### What this task involves
The result should be an exact copy of only the lines from the one holding "RFID2 pin MISO: GP16 -> GP5" through the last line of the data below, please, without pictures.

### Data excerpts
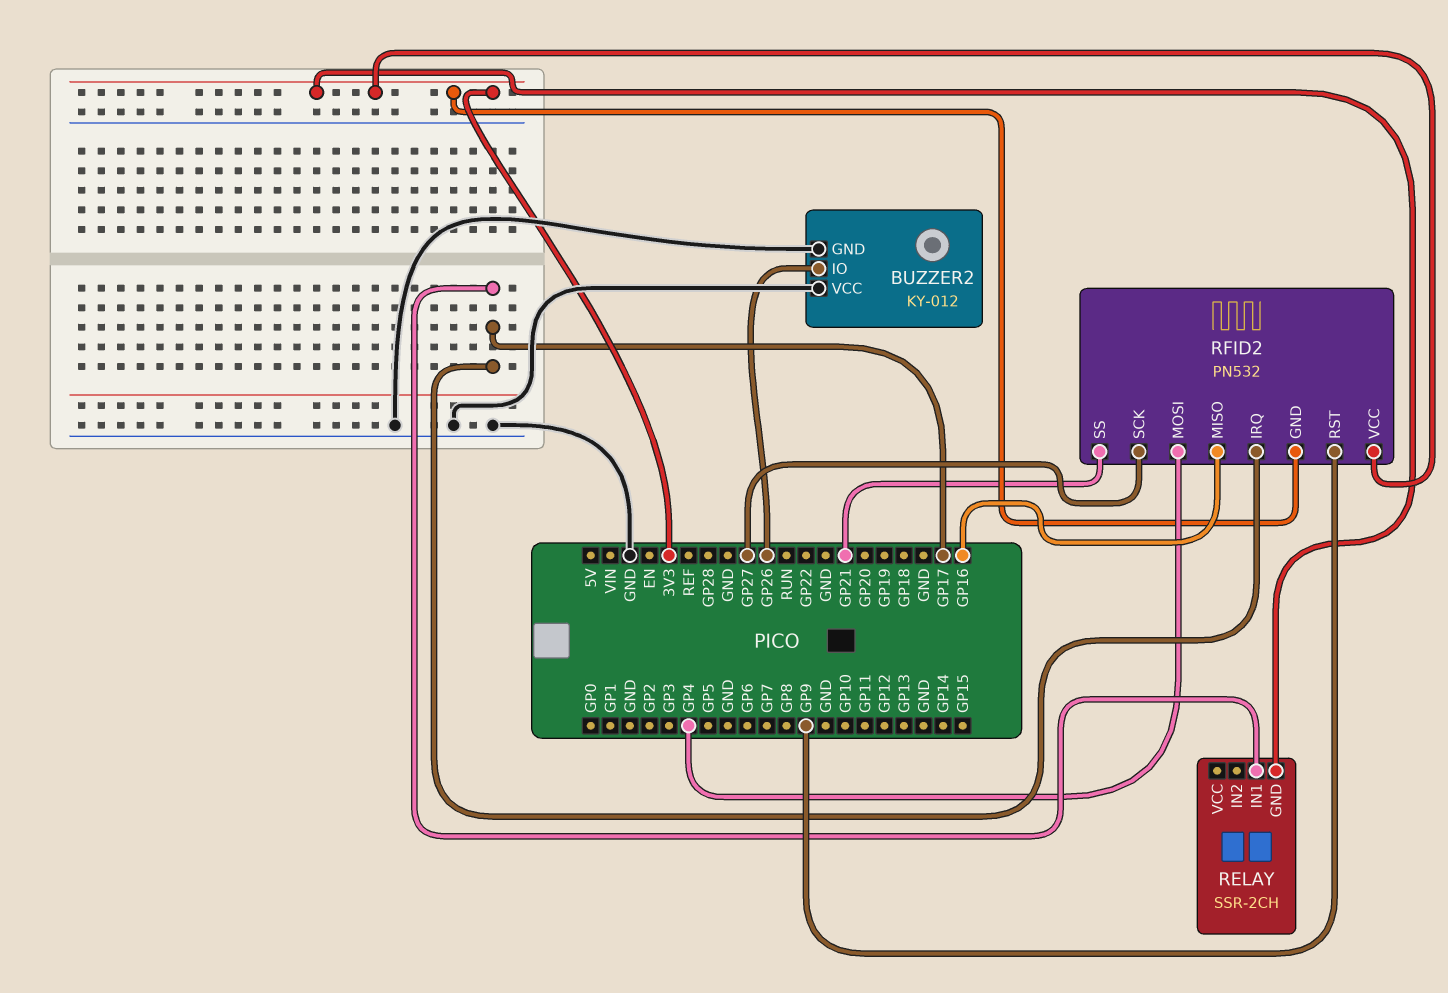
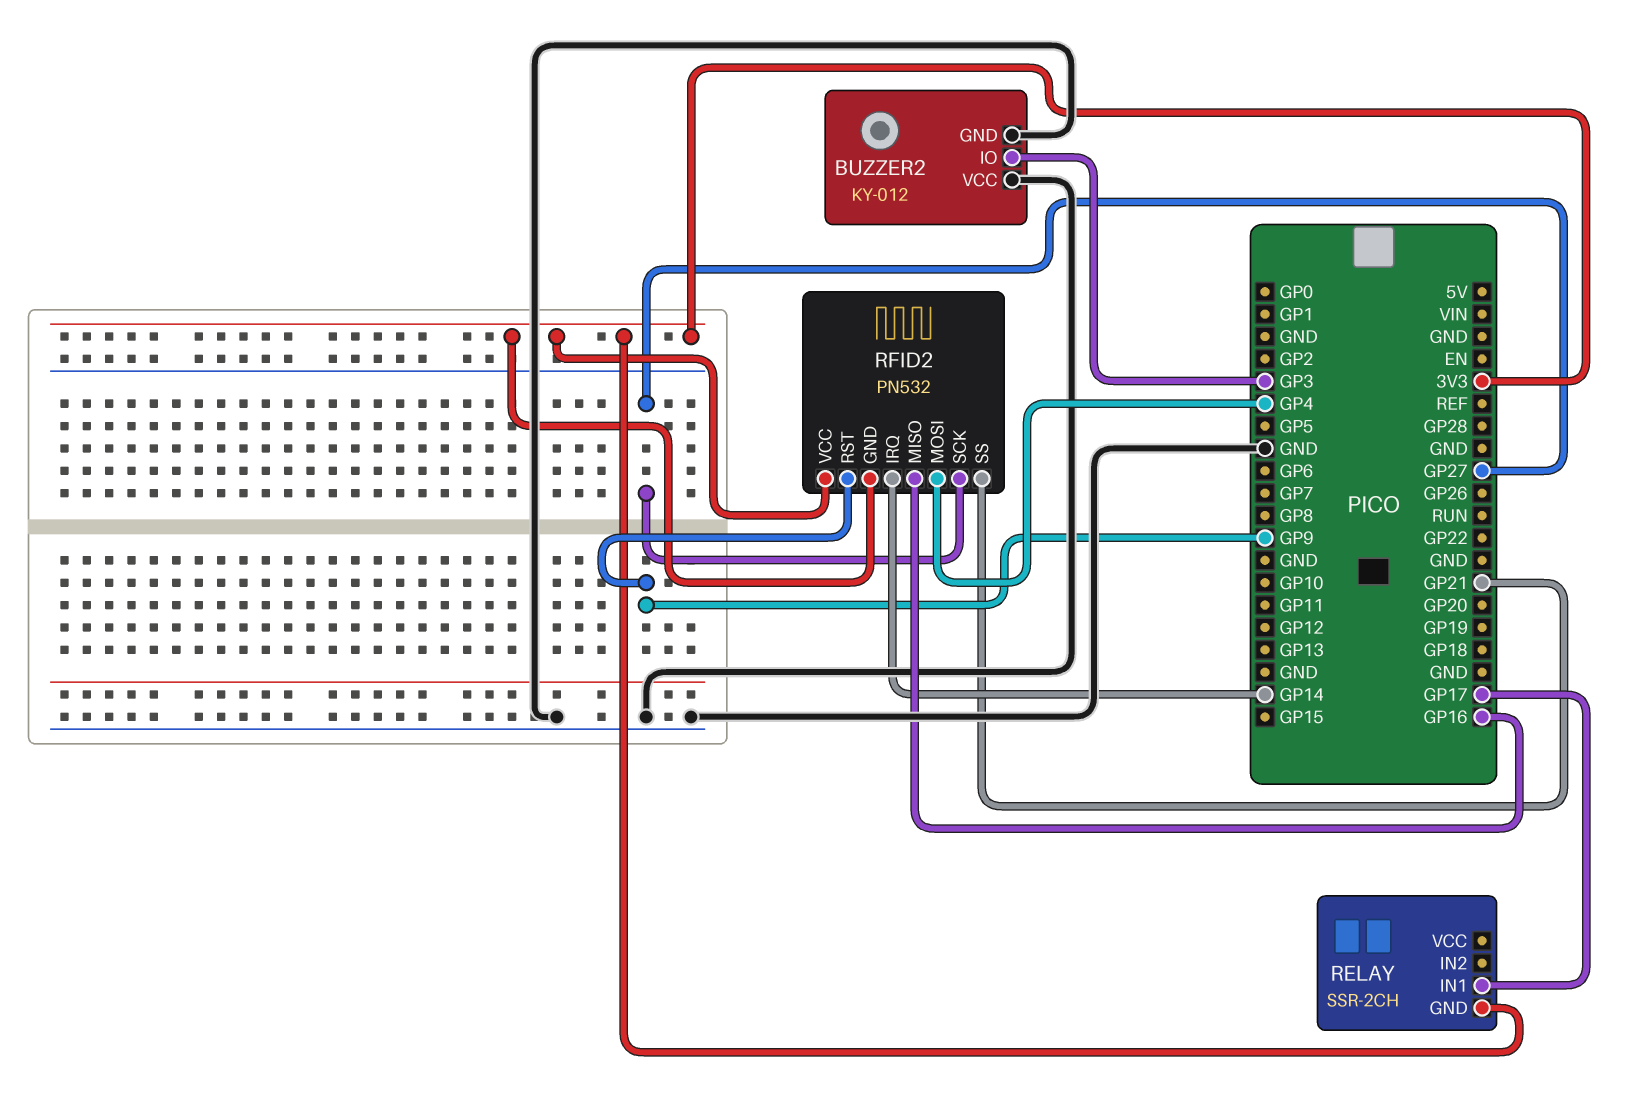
BUZZER2 pin IO: GP26 -> GP3
RFID2 pin IRQ: GP17 -> GP14

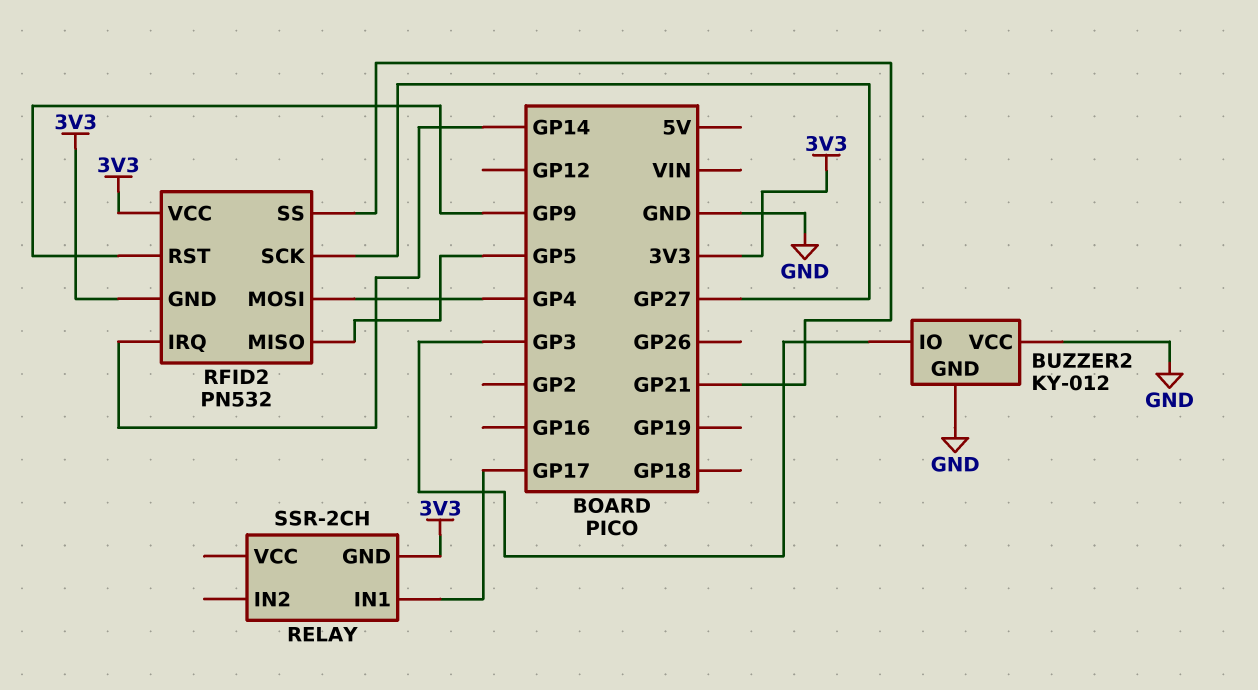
RFID2 pin MISO: GP16 -> GP5

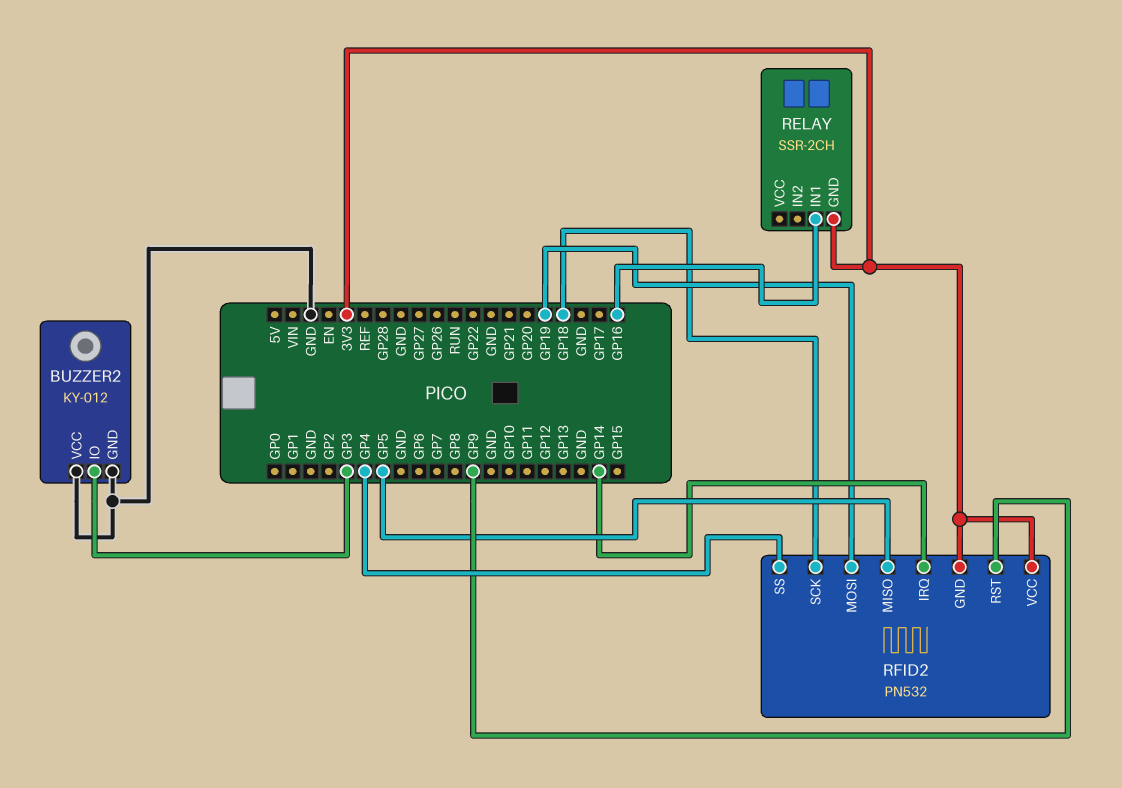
RELAY pin IN1: GP17 -> GP16
RFID2 pin MOSI: GP4 -> GP19
RFID2 pin SCK: GP27 -> GP18
RFID2 pin SS: GP21 -> GP4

### Output of the exercise
RFID2 pin MISO: GP16 -> GP5

RELAY pin IN1: GP17 -> GP16
RFID2 pin MOSI: GP4 -> GP19
RFID2 pin SCK: GP27 -> GP18
RFID2 pin SS: GP21 -> GP4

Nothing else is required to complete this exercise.